--- What is expected ---
In the records below, find the line with "purple truck [454,102,516,170]", then retype it and every following line exactly, stopping after the line with "brown fish [446,207,531,265]". Leave the pictures out.

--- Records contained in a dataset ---
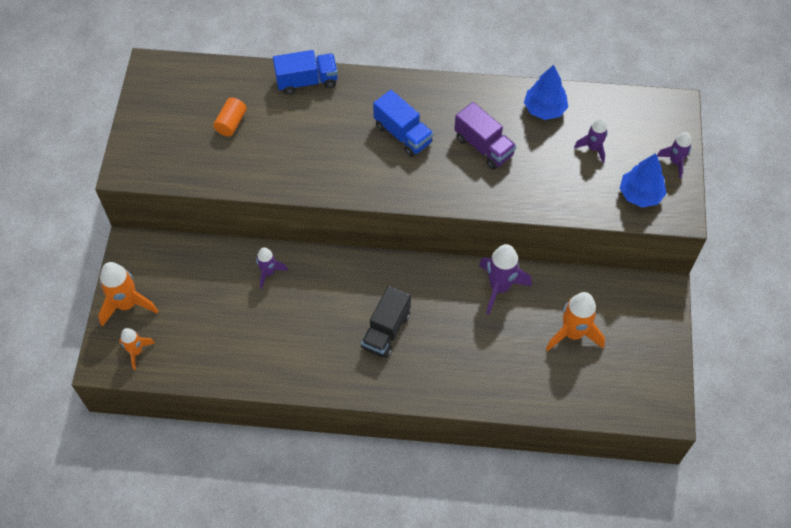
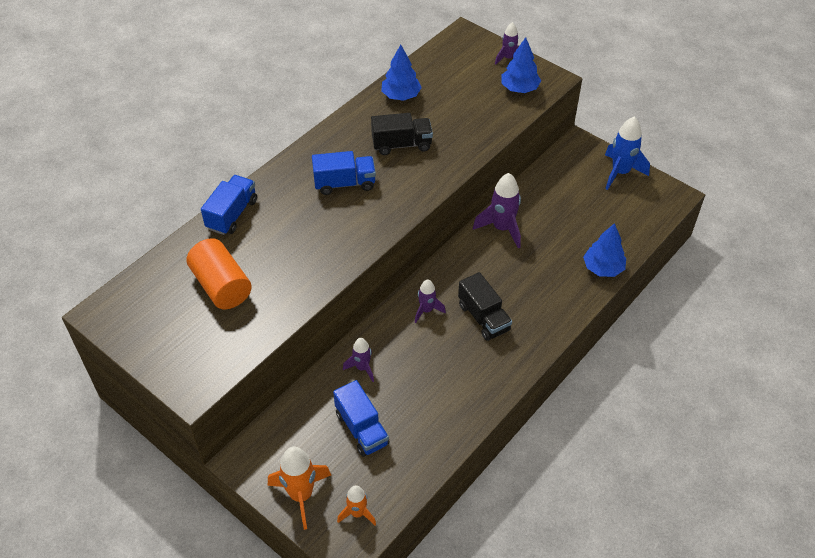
camera: 55 degrees left, 10 degrees down
orange cylinder [213,97,247,136] -> orange cylinder [187,238,252,309], size x1.76
purple truck [454,102,516,170] -> black truck [371,113,433,155]
orange rocket [546,292,605,351] -> none
purple rocket [574,118,608,163] -> purple rocket moved to [415,279,446,323]
none -> blue truck [333,380,390,457]
none -> blue tree [583,223,626,277]
none -> blue rocket [605,117,650,190]

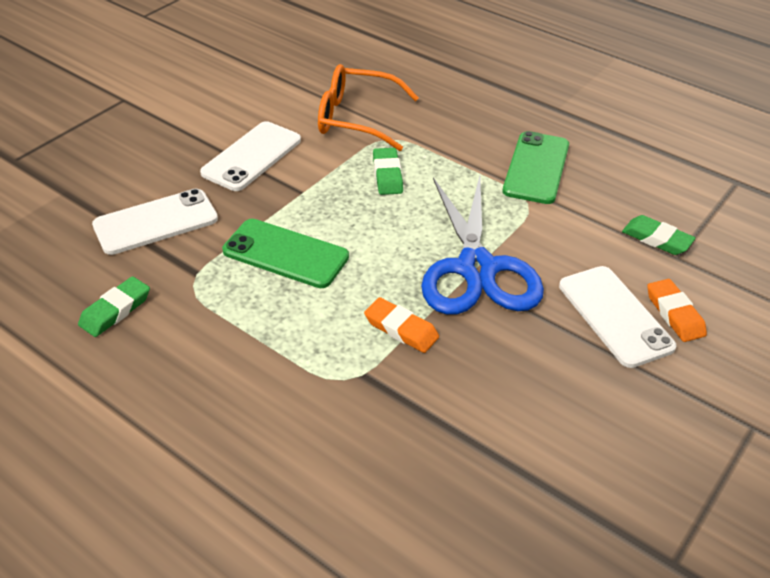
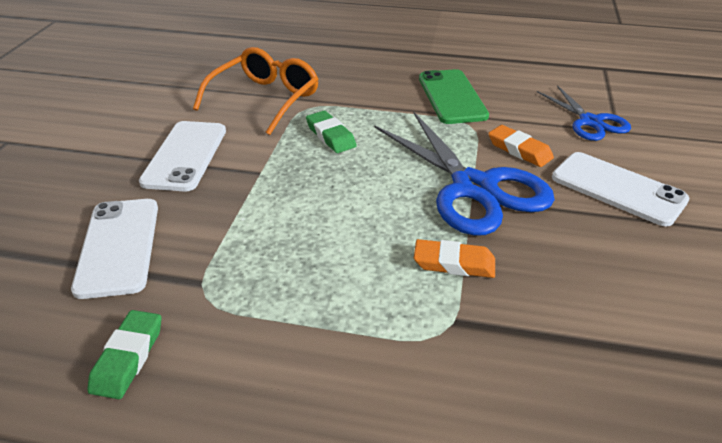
camera: 25 degrees left, 5 degrees down
white phone [92,189,218,255] -> white phone turned 45 degrees counterclockwise [71,199,158,299]
green phone [222,219,349,288] -> none
orange glasses [318,64,419,151] -> orange glasses turned 135 degrees clockwise [193,47,318,135]
green eraser [622,215,696,255] -> blue scissors [537,85,631,141]
orange eraser [647,279,707,342] -> orange eraser moved to [488,125,554,167]

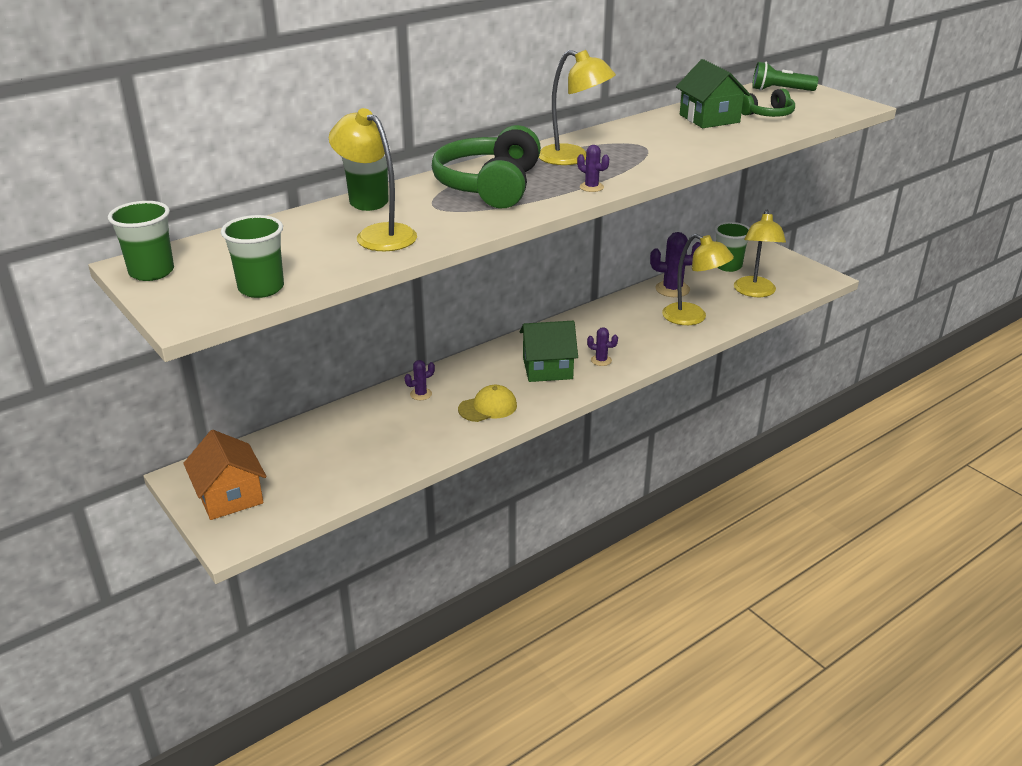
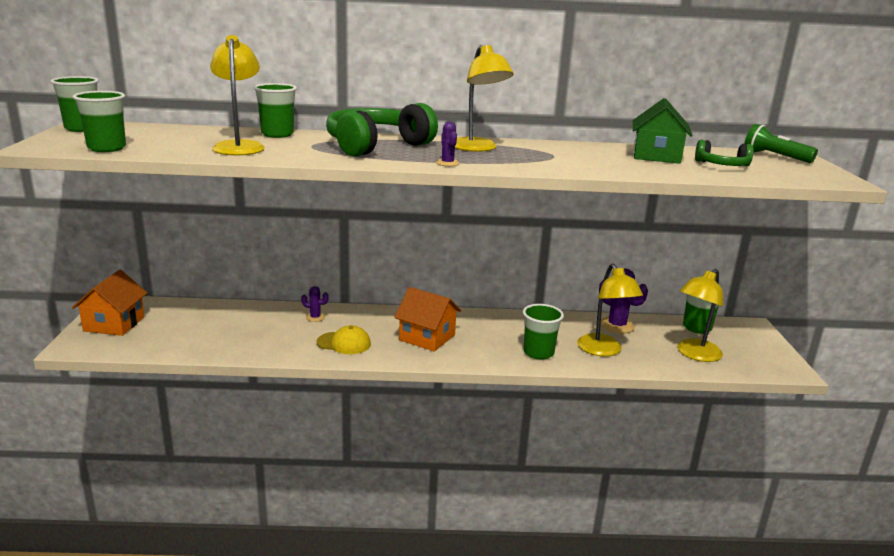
camera: 35 degrees right, 10 degrees down
green house [520,321,578,382] -> orange house [394,287,461,352]
purple cactus [587,327,618,366] -> none
none -> green cup [523,304,564,360]

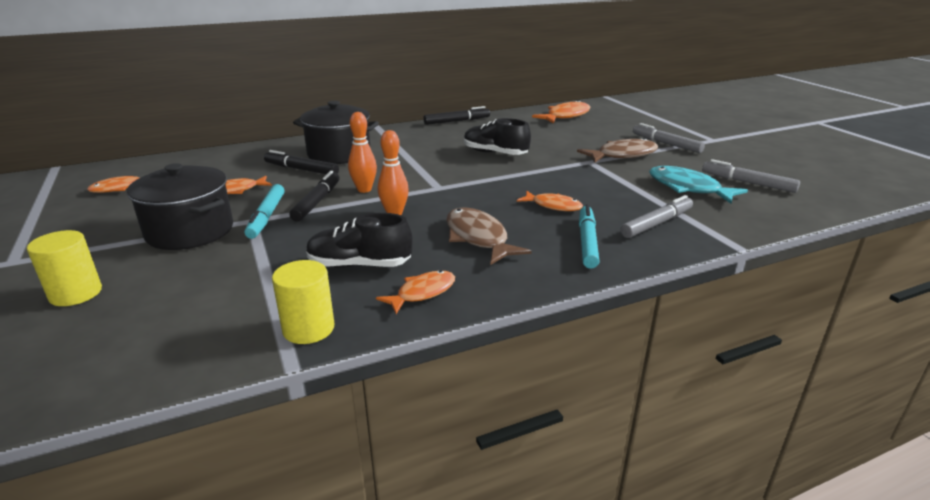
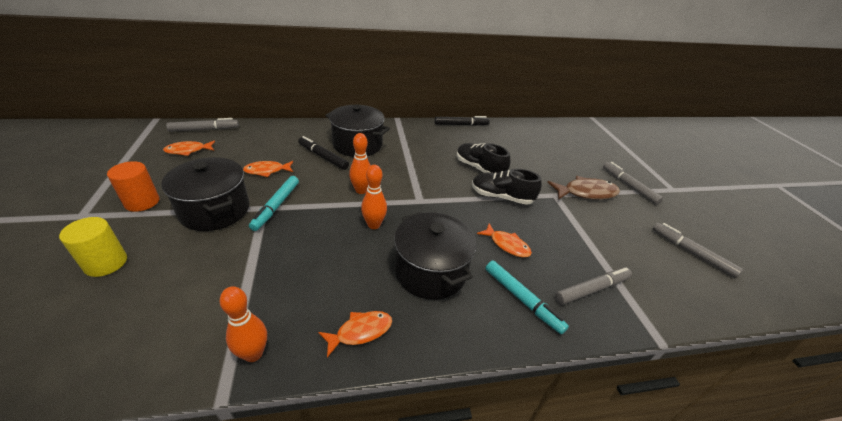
camera: 10 degrees right, 10 degrees up
yellow cylinder [272,260,334,344] -> orange bowling pin [219,286,267,362]
black marker [289,171,340,222] -> none
black shoe [306,213,413,268] -> black shoe moved to [472,169,542,205]
brown fish [446,207,531,265] -> black pot [394,212,477,300]
orange fish [532,100,591,124] -> none
turquoise marker [579,204,600,269] -> turquoise marker turned 120 degrees clockwise [486,260,569,334]
turquoise fish [649,166,748,204] -> none
none -> orange cylinder [107,161,159,212]
none -> grey marker [166,118,239,132]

--- Written answer ---
purple truck [454,102,516,170] -> black truck [371,113,433,155]
orange rocket [546,292,605,351] -> none
purple rocket [574,118,608,163] -> purple rocket moved to [415,279,446,323]
none -> blue truck [333,380,390,457]
none -> blue tree [583,223,626,277]
none -> blue rocket [605,117,650,190]

camera: 25 degrees left, 5 degrees down
white phone [92,189,218,255] -> white phone turned 45 degrees counterclockwise [71,199,158,299]
green phone [222,219,349,288] -> none
orange glasses [318,64,419,151] -> orange glasses turned 135 degrees clockwise [193,47,318,135]
green eraser [622,215,696,255] -> blue scissors [537,85,631,141]
orange eraser [647,279,707,342] -> orange eraser moved to [488,125,554,167]

camera: 35 degrees right, 10 degrees down
green house [520,321,578,382] -> orange house [394,287,461,352]
purple cactus [587,327,618,366] -> none
none -> green cup [523,304,564,360]

camera: 10 degrees right, 10 degrees up
yellow cylinder [272,260,334,344] -> orange bowling pin [219,286,267,362]
black marker [289,171,340,222] -> none
black shoe [306,213,413,268] -> black shoe moved to [472,169,542,205]
brown fish [446,207,531,265] -> black pot [394,212,477,300]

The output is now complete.